● **What you should do**:
The answer is every line in the data below that contains the word "yellow".

● **Items listed in a dataset**:
--

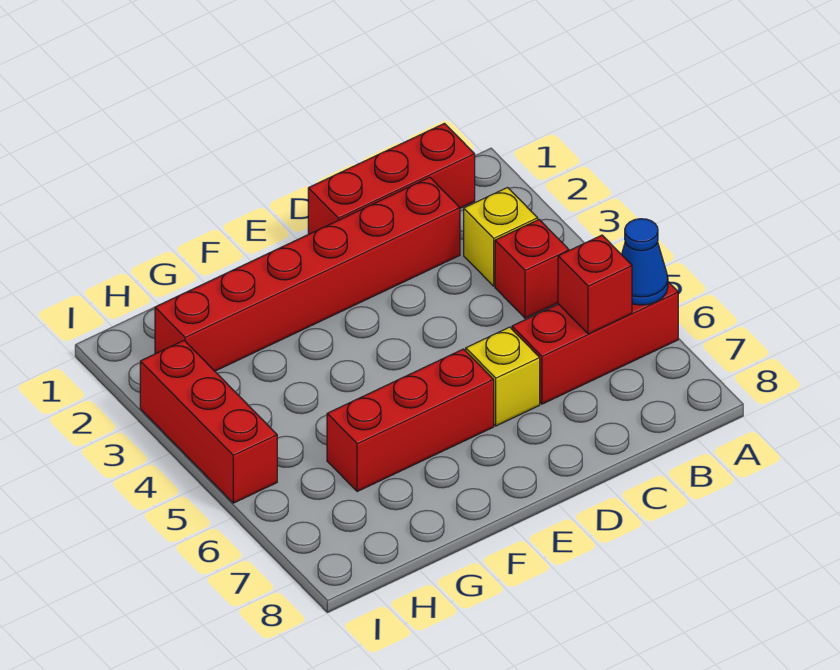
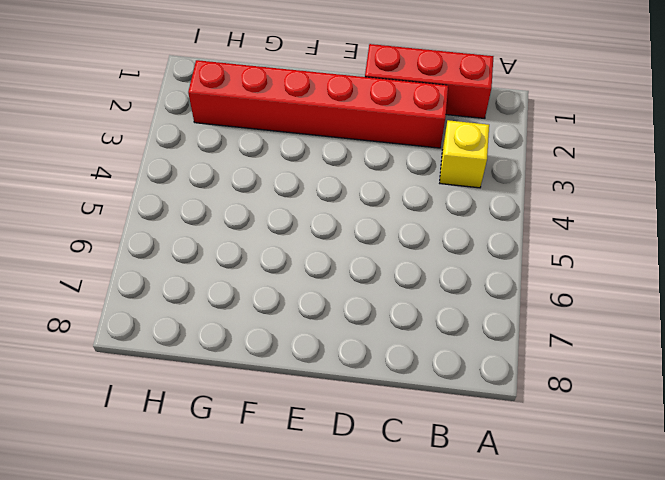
none -> red 1x3 brick [512,282,678,404]
none -> red 1x1 brick [495,220,569,318]

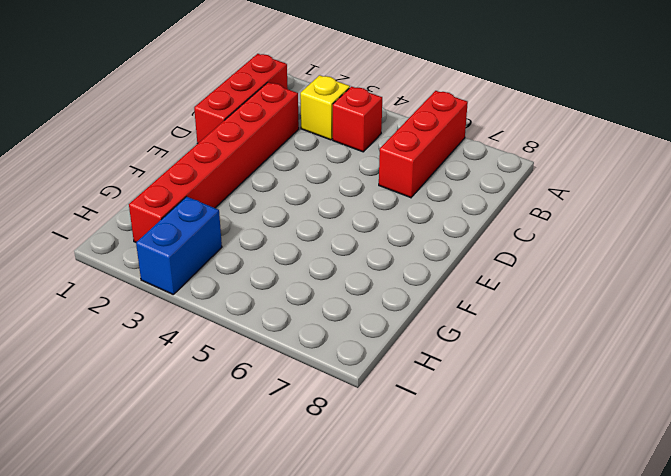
blue 1x2 brick [136,197,222,294] -> red 1x3 brick [140,340,277,503]
none -> yellow 1x1 brick [466,327,540,426]
none -> red 1x3 brick [327,349,494,492]

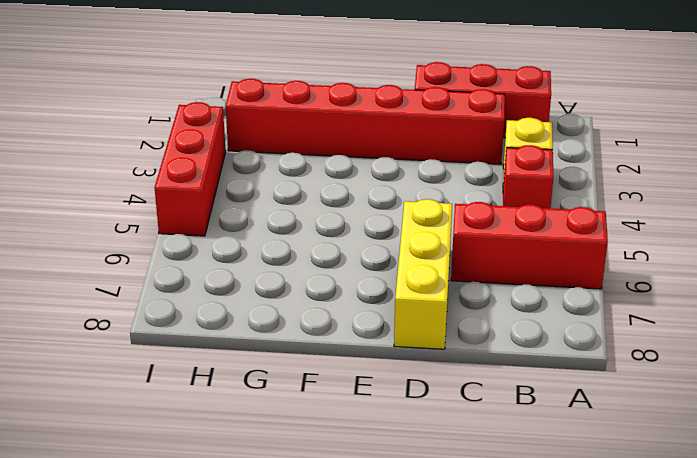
yellow 1x3 brick [394,199,452,349] -> yellow 1x1 brick [466,327,540,426]
none -> red 1x3 brick [327,349,494,492]
none -> blue 1x1 cone [622,219,668,305]

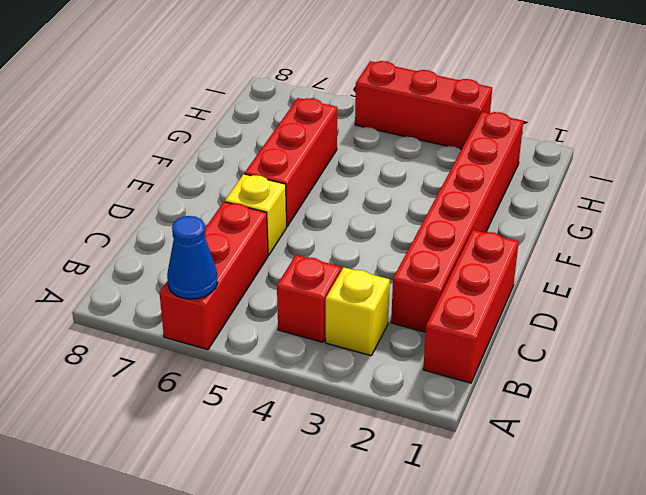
none -> red 1x1 brick [558,235,632,334]

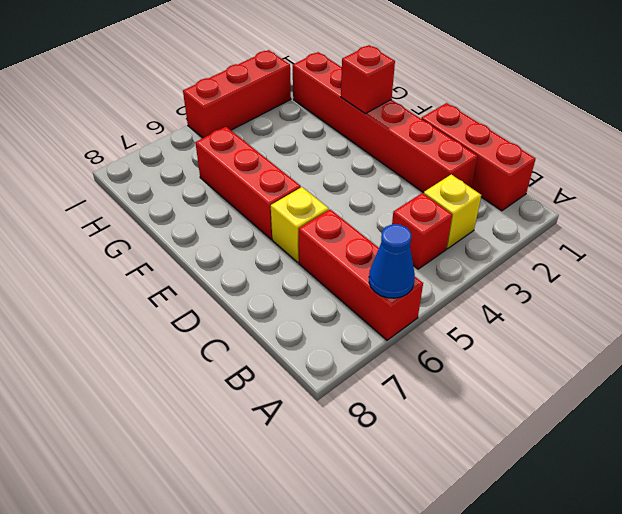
red 1x1 brick [341,45,395,114] -> red 1x1 brick moved to [558,235,632,334]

--

● **Result**:
none -> yellow 1x1 brick [466,327,540,426]
yellow 1x3 brick [394,199,452,349] -> yellow 1x1 brick [466,327,540,426]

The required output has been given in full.